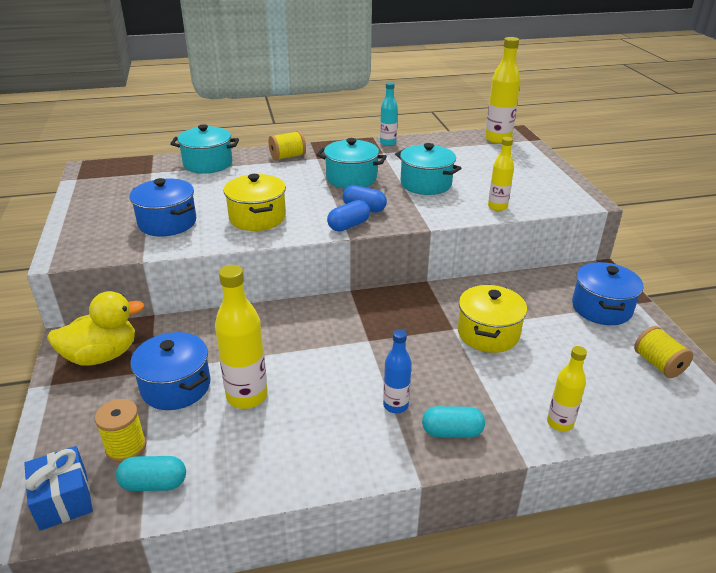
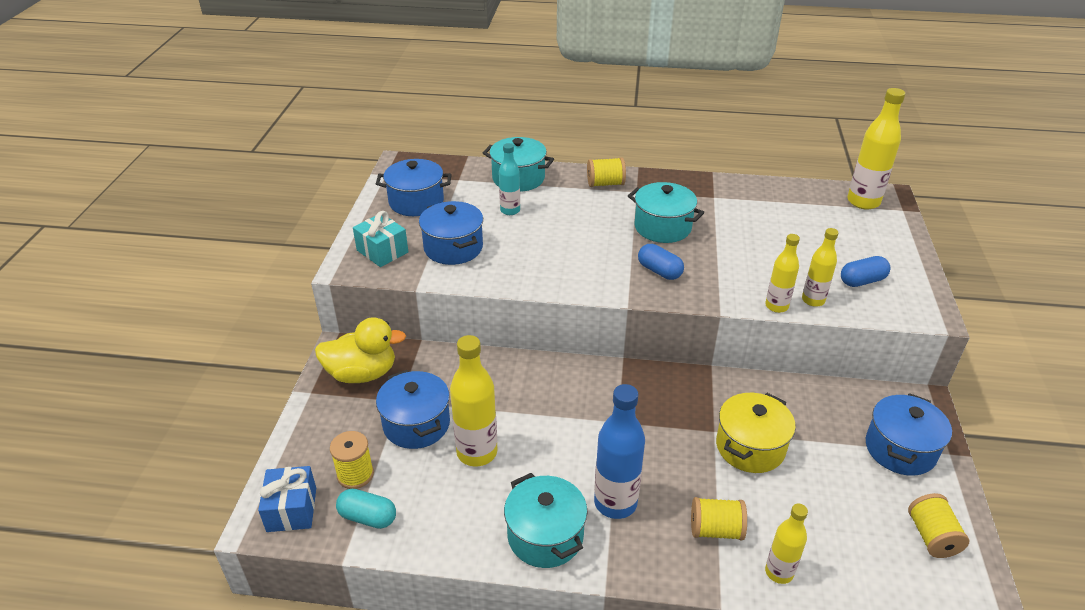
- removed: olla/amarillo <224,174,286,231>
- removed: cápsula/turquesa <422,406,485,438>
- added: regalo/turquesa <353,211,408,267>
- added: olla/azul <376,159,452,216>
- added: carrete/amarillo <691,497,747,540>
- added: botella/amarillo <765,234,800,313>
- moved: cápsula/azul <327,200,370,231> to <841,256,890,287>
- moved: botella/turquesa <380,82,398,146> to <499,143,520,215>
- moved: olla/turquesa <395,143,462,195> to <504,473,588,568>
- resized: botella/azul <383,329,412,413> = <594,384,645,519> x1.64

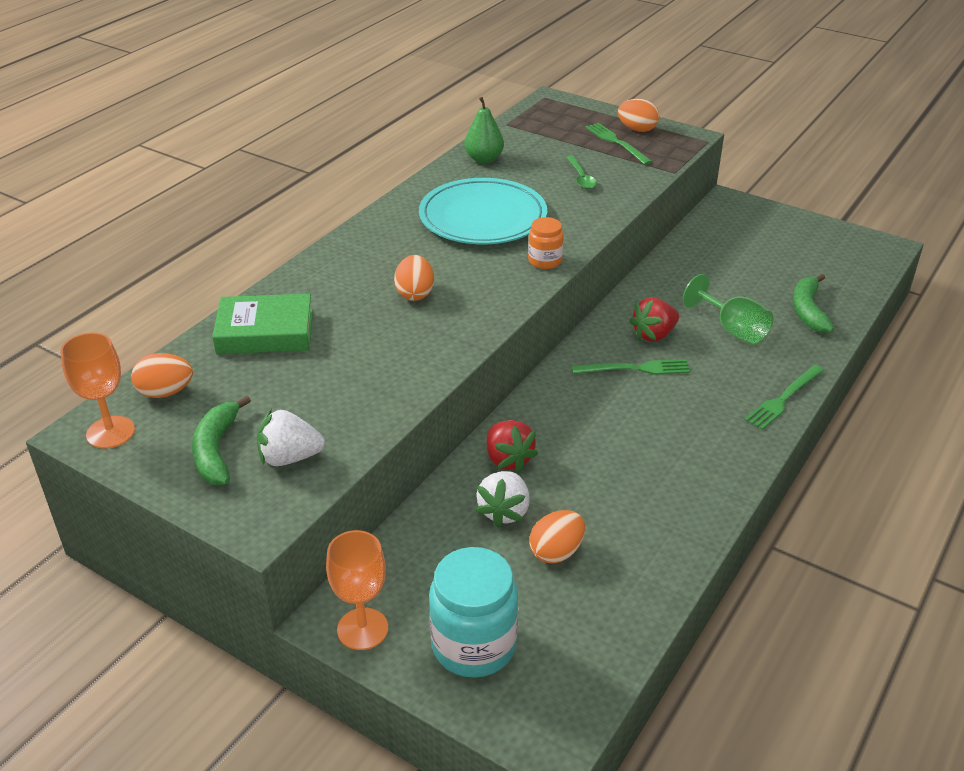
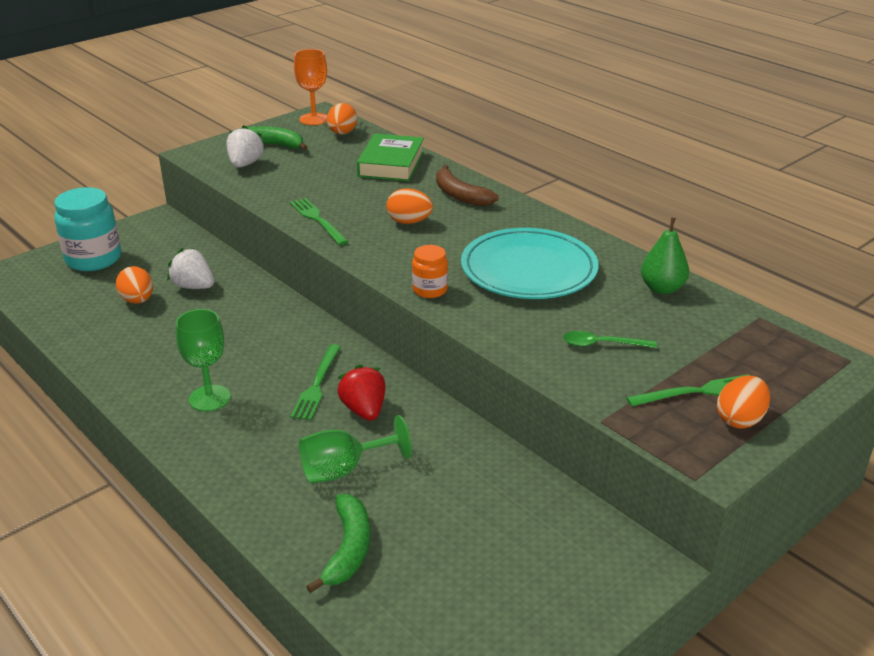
- removed: copa/naranja <326,530,388,650>
- removed: fresa/rojo <487,420,538,473>
- added: copa/verde <176,309,231,411>
- added: plátano/marrón <436,165,498,206>
- moved: tenedor/verde <744,365,824,430> to <290,198,349,245>
- turned: plátano/verde <793,274,834,333> = <306,494,370,593> 75 degrees clockwise

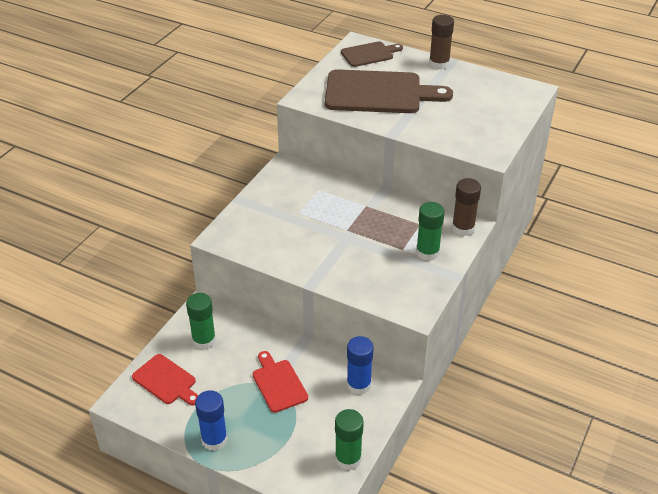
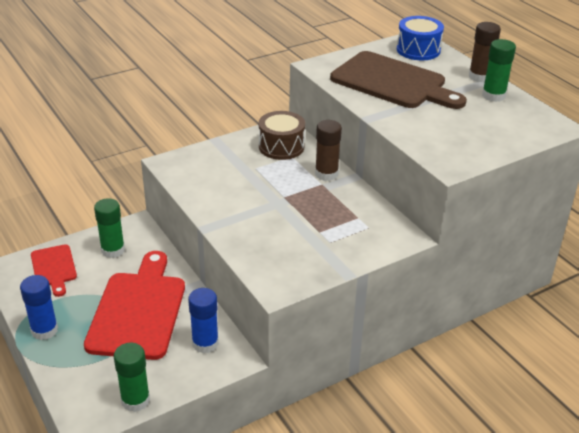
- added: tambor/marrón <259,111,305,160>
- moved: barra de pegamento/verde <416,202,445,261> to <482,39,516,102>
- moved: barra de pegamento/marrón <452,178,481,236> to <315,120,342,181>
- replaced: tabla de cortar/marrón <341,41,403,67> to tambor/azul <397,16,444,60>
- resized: tabla de cortar/rojo <253,351,308,413> = <84,251,185,360> x1.91

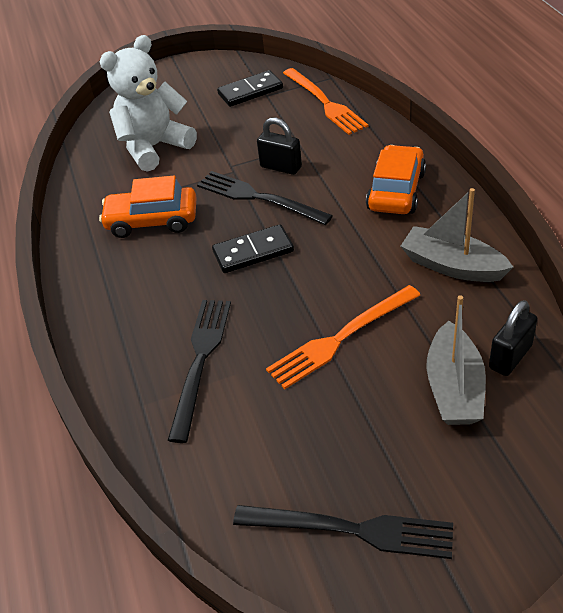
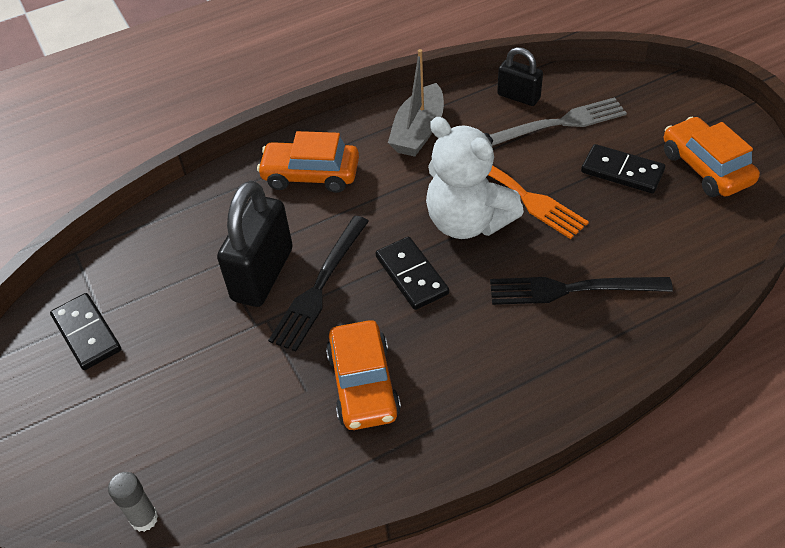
- removed: tenedor/naranja <283,68,369,135>
- added: barra de pegamento/gris <108,472,158,532>
- added: ficha de dominó/negro <581,144,665,193>
- moved: osito/blanco <100,35,197,172> to <426,117,524,239>
- replaced: tenedor/negro <233,505,453,559> to coche/naranja <664,117,760,197>
- replaced: barco/gris <426,295,486,425> to tenedor/gris <490,97,627,146>
- resized: candado/negro <257,118,302,175> = <217,180,293,307> x1.75

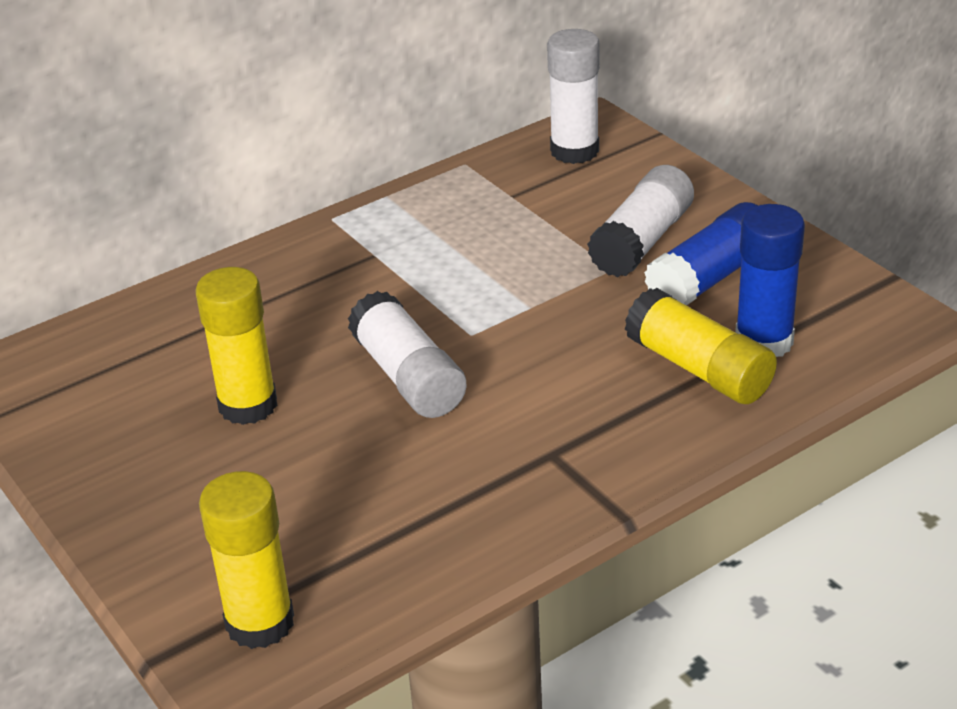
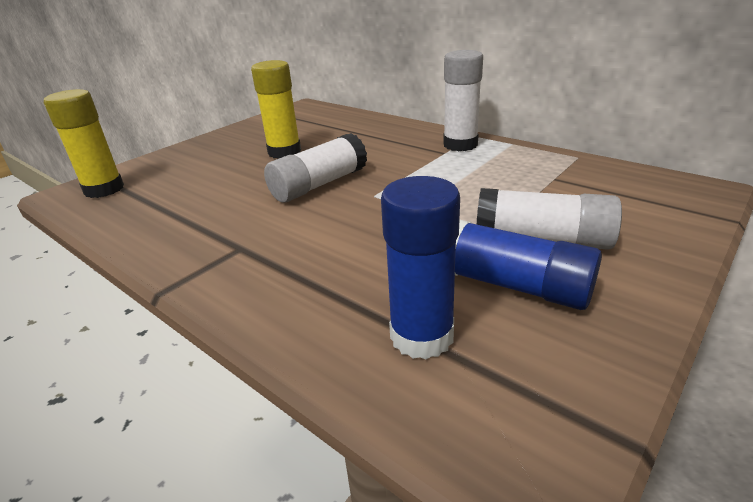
- removed: barra de pegamento/amarillo <625,288,777,404>
- moved: barra de pegamento/blanco <547,29,600,164> to <443,50,483,151>

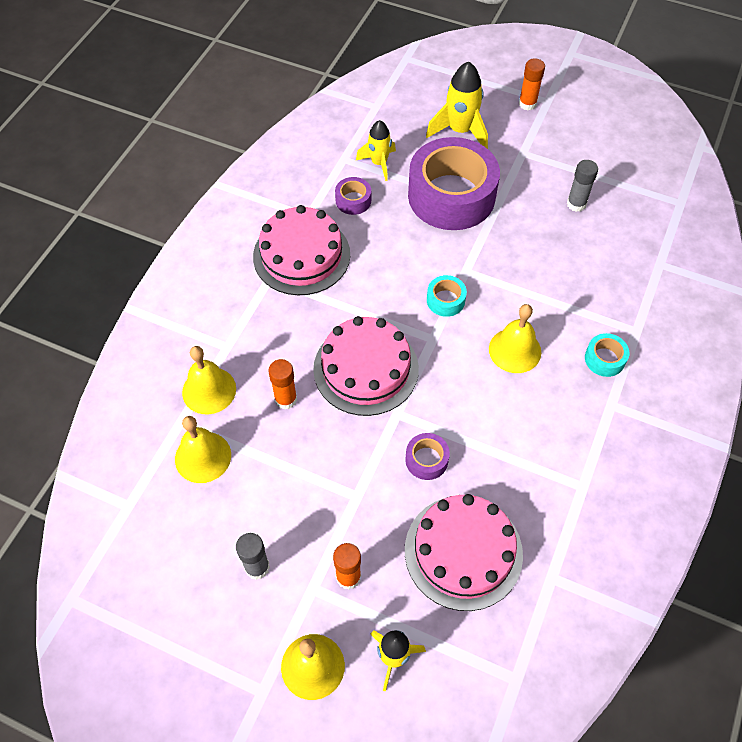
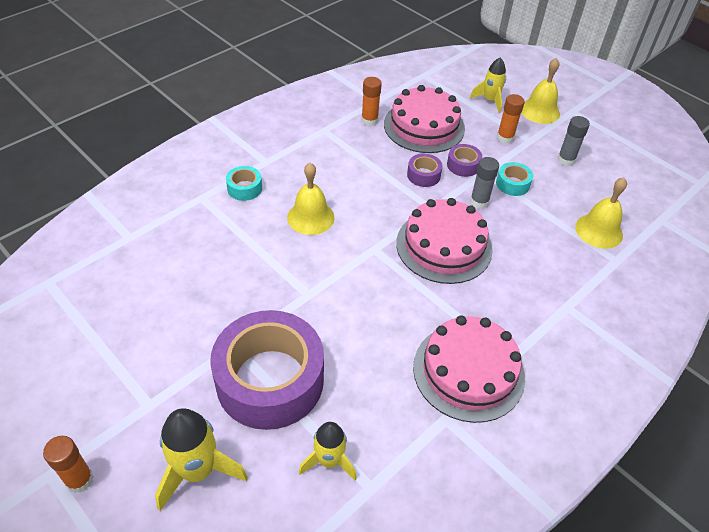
- removed: campana/amarillo <182,346,236,414>
- moved: barra de pegamento/naranja <268,359,297,410> to <361,77,382,126>
- moved: cinta adhesiva/morado <335,177,371,215> to <447,144,482,177>
- moved: cinta adhesiva/turquesa <427,275,467,317> to <496,162,533,196>
- moved: barra de pegamento/gris <567,160,598,212> to <470,157,499,209>

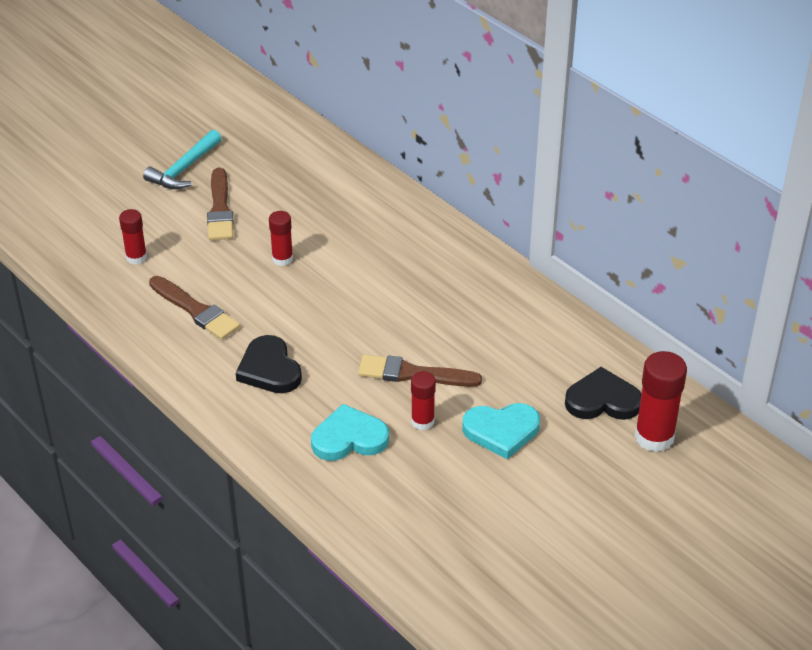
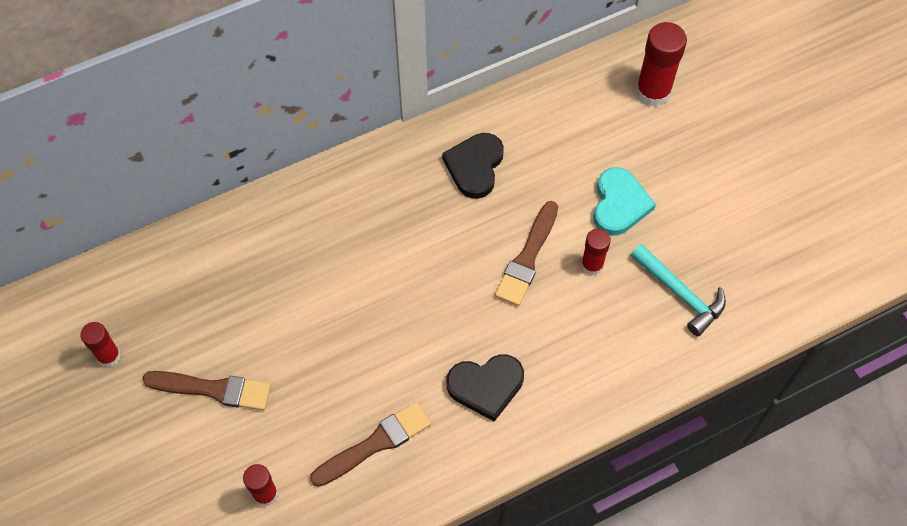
- removed: corazón/turquesa <311,404,389,461>
- moved: martillo/turquesa <143,130,222,189> to <631,244,726,336>
- moved: barra de pegamento/rojo <269,211,293,266> to <80,322,121,367>
- moved: corazón/negro <565,367,641,420> to <442,133,504,199>

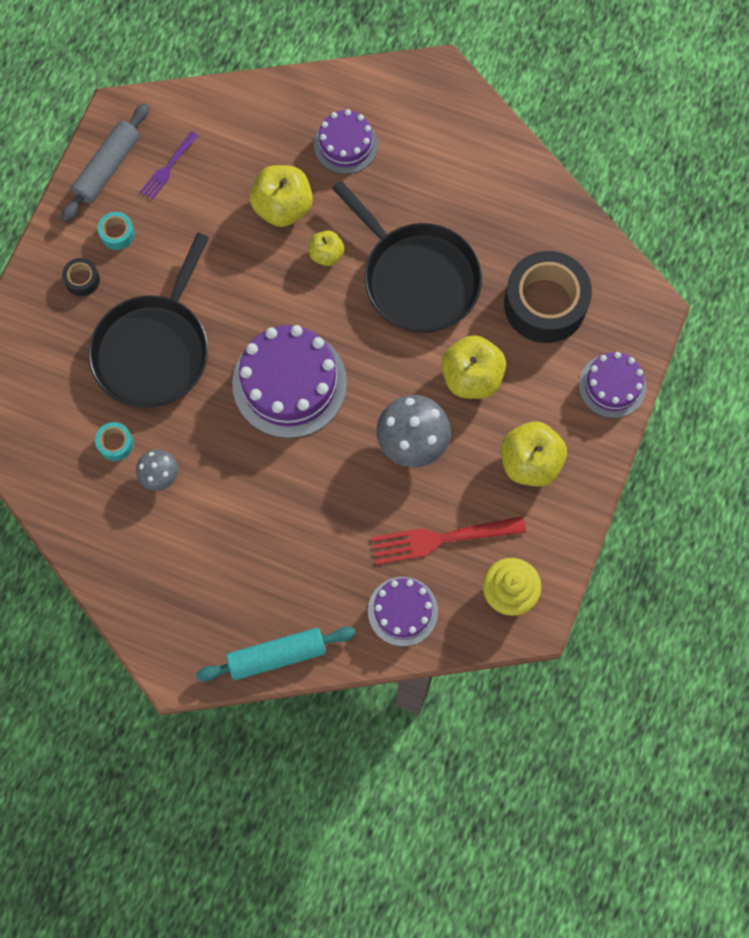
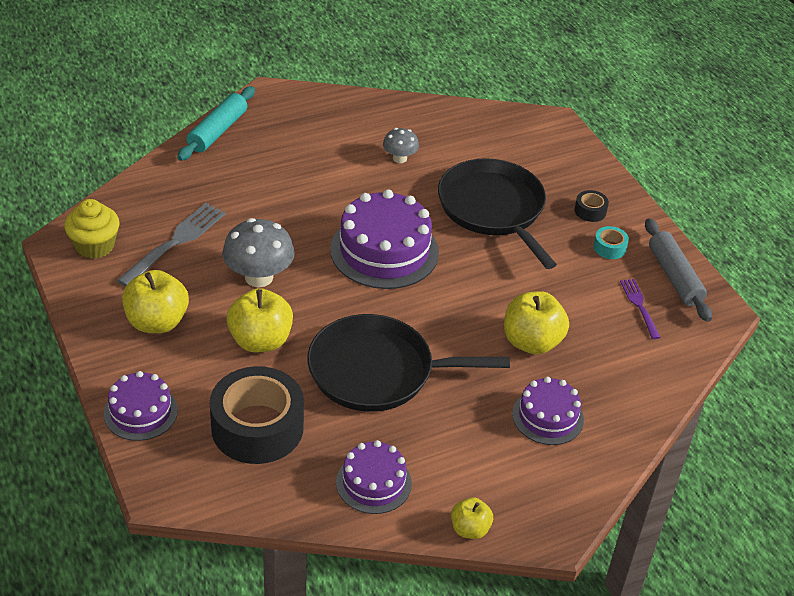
- removed: cinta adhesiva/turquesa <95,422,134,461>
- moved: manzana/amarillo <309,230,345,266> to <451,498,493,539>
- moved: tarta/morado <368,577,438,646> to <336,440,412,514>
- recoloured: tenedor/rojo <372,516,526,564> to tenedor/gris <117,203,226,287>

Activity
Copy out exactly, with no pictures, the lines of the data from the first one through the line bearing "- moved: olla/turquesa".

The answer
- removed: olla/amarillo <224,174,286,231>
- removed: cápsula/turquesa <422,406,485,438>
- added: regalo/turquesa <353,211,408,267>
- added: olla/azul <376,159,452,216>
- added: carrete/amarillo <691,497,747,540>
- added: botella/amarillo <765,234,800,313>
- moved: cápsula/azul <327,200,370,231> to <841,256,890,287>
- moved: botella/turquesa <380,82,398,146> to <499,143,520,215>
- moved: olla/turquesa <395,143,462,195> to <504,473,588,568>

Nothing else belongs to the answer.